##### ENTRIES SUPPLIED
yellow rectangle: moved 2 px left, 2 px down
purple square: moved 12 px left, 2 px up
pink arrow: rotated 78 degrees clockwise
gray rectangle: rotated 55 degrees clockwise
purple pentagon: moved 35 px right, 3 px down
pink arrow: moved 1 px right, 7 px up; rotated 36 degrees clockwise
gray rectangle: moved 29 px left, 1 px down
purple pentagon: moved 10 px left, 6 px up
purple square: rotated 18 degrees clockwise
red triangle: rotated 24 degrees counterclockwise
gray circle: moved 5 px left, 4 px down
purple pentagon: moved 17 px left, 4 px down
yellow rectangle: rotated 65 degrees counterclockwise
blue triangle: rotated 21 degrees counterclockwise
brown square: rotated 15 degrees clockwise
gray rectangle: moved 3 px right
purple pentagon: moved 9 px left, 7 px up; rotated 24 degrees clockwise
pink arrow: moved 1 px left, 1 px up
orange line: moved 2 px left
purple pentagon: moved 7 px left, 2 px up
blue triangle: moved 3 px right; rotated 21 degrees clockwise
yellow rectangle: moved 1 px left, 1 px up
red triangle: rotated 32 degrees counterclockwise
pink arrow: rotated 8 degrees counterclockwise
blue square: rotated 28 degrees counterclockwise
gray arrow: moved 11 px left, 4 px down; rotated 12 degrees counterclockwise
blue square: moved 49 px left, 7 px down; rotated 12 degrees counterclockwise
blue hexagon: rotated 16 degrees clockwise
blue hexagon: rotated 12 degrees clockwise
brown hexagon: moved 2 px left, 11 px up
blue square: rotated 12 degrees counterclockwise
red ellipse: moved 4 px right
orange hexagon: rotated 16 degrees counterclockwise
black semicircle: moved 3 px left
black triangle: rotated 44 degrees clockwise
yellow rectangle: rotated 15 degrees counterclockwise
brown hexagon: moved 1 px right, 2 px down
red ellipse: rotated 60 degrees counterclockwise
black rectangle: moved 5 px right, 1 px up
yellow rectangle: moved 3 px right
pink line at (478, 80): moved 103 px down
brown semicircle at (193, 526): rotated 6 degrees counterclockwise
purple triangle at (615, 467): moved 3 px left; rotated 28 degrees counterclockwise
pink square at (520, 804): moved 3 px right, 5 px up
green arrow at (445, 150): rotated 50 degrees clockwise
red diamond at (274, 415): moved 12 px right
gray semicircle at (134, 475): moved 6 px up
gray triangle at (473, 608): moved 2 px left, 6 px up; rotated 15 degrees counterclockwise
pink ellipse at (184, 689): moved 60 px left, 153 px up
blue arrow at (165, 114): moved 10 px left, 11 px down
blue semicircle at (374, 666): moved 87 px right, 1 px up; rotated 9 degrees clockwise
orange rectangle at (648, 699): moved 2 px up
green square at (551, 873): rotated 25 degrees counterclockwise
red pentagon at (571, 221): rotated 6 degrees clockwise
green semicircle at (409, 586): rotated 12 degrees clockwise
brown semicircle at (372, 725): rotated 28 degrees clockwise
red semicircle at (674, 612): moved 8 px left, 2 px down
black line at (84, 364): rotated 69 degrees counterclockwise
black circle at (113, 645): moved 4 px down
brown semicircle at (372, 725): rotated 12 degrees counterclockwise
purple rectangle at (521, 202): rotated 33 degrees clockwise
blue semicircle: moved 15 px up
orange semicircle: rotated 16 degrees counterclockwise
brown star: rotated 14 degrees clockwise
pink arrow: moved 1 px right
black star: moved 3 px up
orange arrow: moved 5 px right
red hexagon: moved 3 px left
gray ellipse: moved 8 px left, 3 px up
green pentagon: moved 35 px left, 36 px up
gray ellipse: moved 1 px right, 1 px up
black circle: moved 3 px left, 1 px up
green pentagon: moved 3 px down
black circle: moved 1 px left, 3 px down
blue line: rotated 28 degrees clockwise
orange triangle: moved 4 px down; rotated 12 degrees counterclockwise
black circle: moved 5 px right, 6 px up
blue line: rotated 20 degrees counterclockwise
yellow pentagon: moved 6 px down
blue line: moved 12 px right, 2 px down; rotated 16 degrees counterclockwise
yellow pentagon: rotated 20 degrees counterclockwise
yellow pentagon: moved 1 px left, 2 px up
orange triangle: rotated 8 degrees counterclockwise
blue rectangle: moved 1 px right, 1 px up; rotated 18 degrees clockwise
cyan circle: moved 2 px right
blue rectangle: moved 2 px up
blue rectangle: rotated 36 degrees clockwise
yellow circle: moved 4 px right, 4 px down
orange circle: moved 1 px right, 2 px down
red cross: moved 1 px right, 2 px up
##########
▶ _EXERCISE_
Reproduce every line of the records above word for word, keeping each number, direction and unit as it stands.

▶ _COMPLETED EXERCISE_
yellow rectangle: moved 2 px left, 2 px down
purple square: moved 12 px left, 2 px up
pink arrow: rotated 78 degrees clockwise
gray rectangle: rotated 55 degrees clockwise
purple pentagon: moved 35 px right, 3 px down
pink arrow: moved 1 px right, 7 px up; rotated 36 degrees clockwise
gray rectangle: moved 29 px left, 1 px down
purple pentagon: moved 10 px left, 6 px up
purple square: rotated 18 degrees clockwise
red triangle: rotated 24 degrees counterclockwise
gray circle: moved 5 px left, 4 px down
purple pentagon: moved 17 px left, 4 px down
yellow rectangle: rotated 65 degrees counterclockwise
blue triangle: rotated 21 degrees counterclockwise
brown square: rotated 15 degrees clockwise
gray rectangle: moved 3 px right
purple pentagon: moved 9 px left, 7 px up; rotated 24 degrees clockwise
pink arrow: moved 1 px left, 1 px up
orange line: moved 2 px left
purple pentagon: moved 7 px left, 2 px up
blue triangle: moved 3 px right; rotated 21 degrees clockwise
yellow rectangle: moved 1 px left, 1 px up
red triangle: rotated 32 degrees counterclockwise
pink arrow: rotated 8 degrees counterclockwise
blue square: rotated 28 degrees counterclockwise
gray arrow: moved 11 px left, 4 px down; rotated 12 degrees counterclockwise
blue square: moved 49 px left, 7 px down; rotated 12 degrees counterclockwise
blue hexagon: rotated 16 degrees clockwise
blue hexagon: rotated 12 degrees clockwise
brown hexagon: moved 2 px left, 11 px up
blue square: rotated 12 degrees counterclockwise
red ellipse: moved 4 px right
orange hexagon: rotated 16 degrees counterclockwise
black semicircle: moved 3 px left
black triangle: rotated 44 degrees clockwise
yellow rectangle: rotated 15 degrees counterclockwise
brown hexagon: moved 1 px right, 2 px down
red ellipse: rotated 60 degrees counterclockwise
black rectangle: moved 5 px right, 1 px up
yellow rectangle: moved 3 px right
pink line at (478, 80): moved 103 px down
brown semicircle at (193, 526): rotated 6 degrees counterclockwise
purple triangle at (615, 467): moved 3 px left; rotated 28 degrees counterclockwise
pink square at (520, 804): moved 3 px right, 5 px up
green arrow at (445, 150): rotated 50 degrees clockwise
red diamond at (274, 415): moved 12 px right
gray semicircle at (134, 475): moved 6 px up
gray triangle at (473, 608): moved 2 px left, 6 px up; rotated 15 degrees counterclockwise
pink ellipse at (184, 689): moved 60 px left, 153 px up
blue arrow at (165, 114): moved 10 px left, 11 px down
blue semicircle at (374, 666): moved 87 px right, 1 px up; rotated 9 degrees clockwise
orange rectangle at (648, 699): moved 2 px up
green square at (551, 873): rotated 25 degrees counterclockwise
red pentagon at (571, 221): rotated 6 degrees clockwise
green semicircle at (409, 586): rotated 12 degrees clockwise
brown semicircle at (372, 725): rotated 28 degrees clockwise
red semicircle at (674, 612): moved 8 px left, 2 px down
black line at (84, 364): rotated 69 degrees counterclockwise
black circle at (113, 645): moved 4 px down
brown semicircle at (372, 725): rotated 12 degrees counterclockwise
purple rectangle at (521, 202): rotated 33 degrees clockwise
blue semicircle: moved 15 px up
orange semicircle: rotated 16 degrees counterclockwise
brown star: rotated 14 degrees clockwise
pink arrow: moved 1 px right
black star: moved 3 px up
orange arrow: moved 5 px right
red hexagon: moved 3 px left
gray ellipse: moved 8 px left, 3 px up
green pentagon: moved 35 px left, 36 px up
gray ellipse: moved 1 px right, 1 px up
black circle: moved 3 px left, 1 px up
green pentagon: moved 3 px down
black circle: moved 1 px left, 3 px down
blue line: rotated 28 degrees clockwise
orange triangle: moved 4 px down; rotated 12 degrees counterclockwise
black circle: moved 5 px right, 6 px up
blue line: rotated 20 degrees counterclockwise
yellow pentagon: moved 6 px down
blue line: moved 12 px right, 2 px down; rotated 16 degrees counterclockwise
yellow pentagon: rotated 20 degrees counterclockwise
yellow pentagon: moved 1 px left, 2 px up
orange triangle: rotated 8 degrees counterclockwise
blue rectangle: moved 1 px right, 1 px up; rotated 18 degrees clockwise
cyan circle: moved 2 px right
blue rectangle: moved 2 px up
blue rectangle: rotated 36 degrees clockwise
yellow circle: moved 4 px right, 4 px down
orange circle: moved 1 px right, 2 px down
red cross: moved 1 px right, 2 px up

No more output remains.